▶ _Exercise prompt_: The expected output is the full set of entries, printed exactly, without pictures.

▶ _Extracted material_:
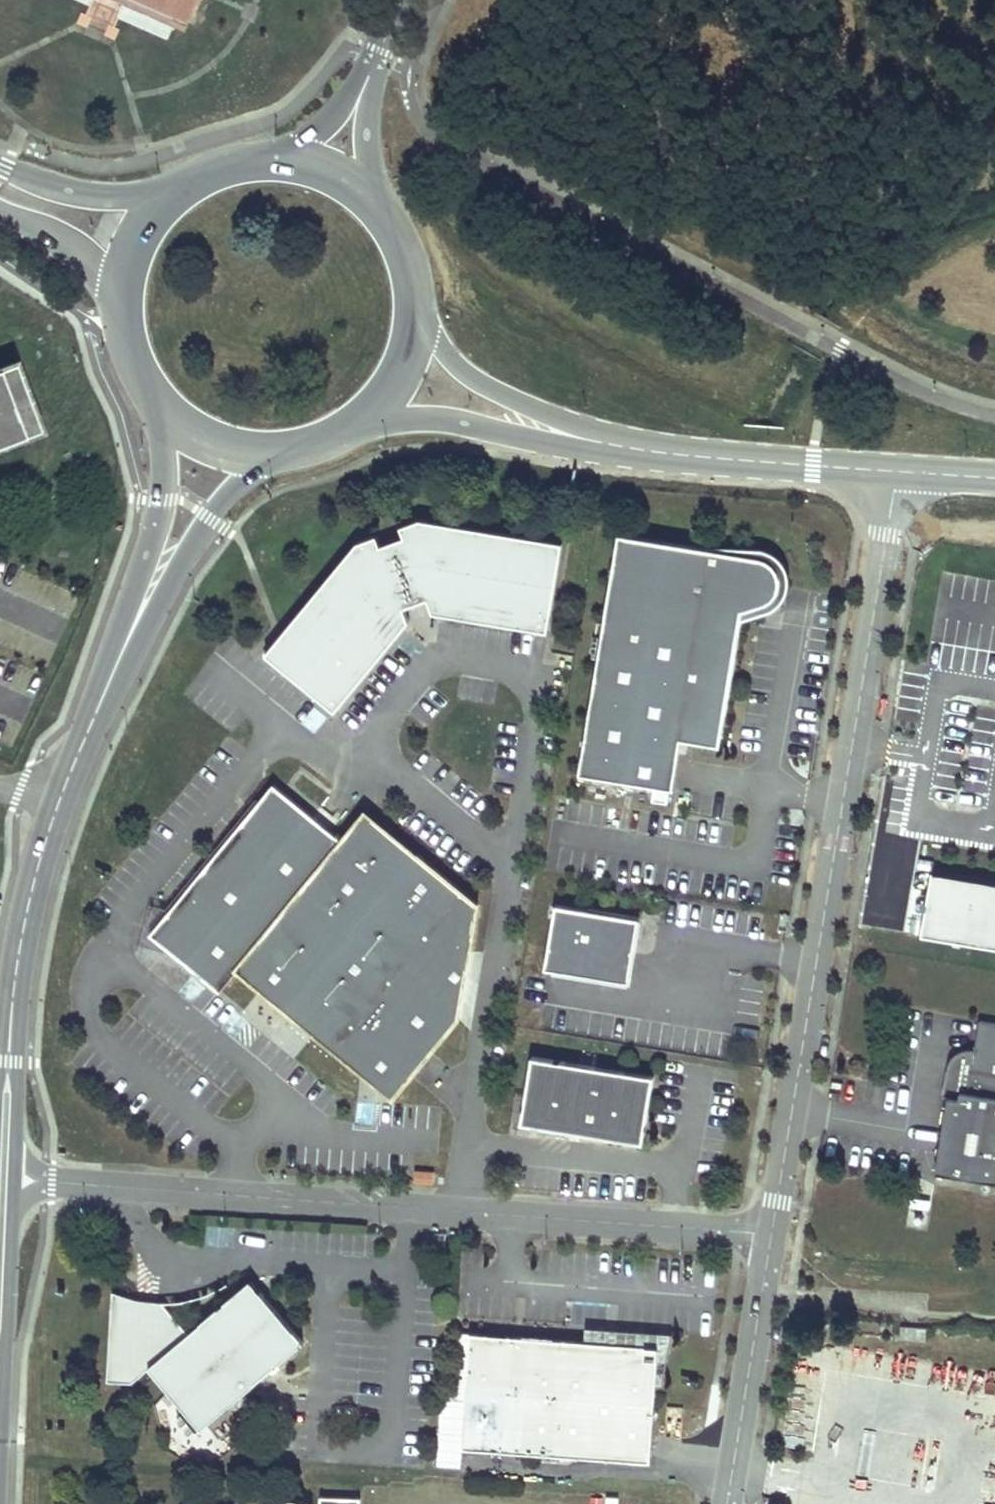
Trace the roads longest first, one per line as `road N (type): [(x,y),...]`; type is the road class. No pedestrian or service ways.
road 1 (unclassified): [(770,1238),(898,474)]
road 2 (residential): [(18,1179),(770,1238)]
road 3 (secondary): [(149,379),(165,440),(163,500),(78,747)]
road 4 (secondary): [(78,747),(173,569),(240,478),(284,448)]
road 5 (secondary): [(78,747),(21,942),(10,1061)]
road 6 (tertiary): [(603,443),(898,474)]
road 7 (unclassified): [(726,1503),(770,1238)]
road 8 (tertiary): [(355,423),(421,419),(529,440),(603,443)]
road 9 (tertiary): [(603,443),(474,380),(451,359),(416,300)]
road 10 (secondary): [(193,187),(99,199),(0,167)]
road 11 (secondary): [(0,1344),(9,1325),(18,1179)]
road 12 (secondary): [(149,379),(199,429),(243,446),(284,448)]
road 13 (secondary): [(0,207),(53,236),(129,298)]
road 14 (secondary): [(355,423),(399,374),(416,300)]
road 15 (secondary): [(193,187),(148,234),(129,298)]
road 16 (secondary): [(416,300),(395,232),(357,188)]
road 17 (tertiary): [(366,85),(268,163)]
road 18 (secondary): [(18,1179),(20,1080),(10,1061)]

▶ _Answer to the problem_:
Trace the roads longest first, one per line as `road N (type): [(x,y),...]`; type is the road class. No pedestrian or service ways.
road 1 (unclassified): [(770,1238),(898,474)]
road 2 (residential): [(18,1179),(770,1238)]
road 3 (secondary): [(149,379),(165,440),(163,500),(78,747)]
road 4 (secondary): [(78,747),(173,569),(240,478),(284,448)]
road 5 (secondary): [(78,747),(21,942),(10,1061)]
road 6 (tertiary): [(603,443),(898,474)]
road 7 (unclassified): [(726,1503),(770,1238)]
road 8 (tertiary): [(355,423),(421,419),(529,440),(603,443)]
road 9 (tertiary): [(603,443),(474,380),(451,359),(416,300)]
road 10 (secondary): [(193,187),(99,199),(0,167)]
road 11 (secondary): [(0,1344),(9,1325),(18,1179)]
road 12 (secondary): [(149,379),(199,429),(243,446),(284,448)]
road 13 (secondary): [(0,207),(53,236),(129,298)]
road 14 (secondary): [(355,423),(399,374),(416,300)]
road 15 (secondary): [(193,187),(148,234),(129,298)]
road 16 (secondary): [(416,300),(395,232),(357,188)]
road 17 (tertiary): [(366,85),(268,163)]
road 18 (secondary): [(18,1179),(20,1080),(10,1061)]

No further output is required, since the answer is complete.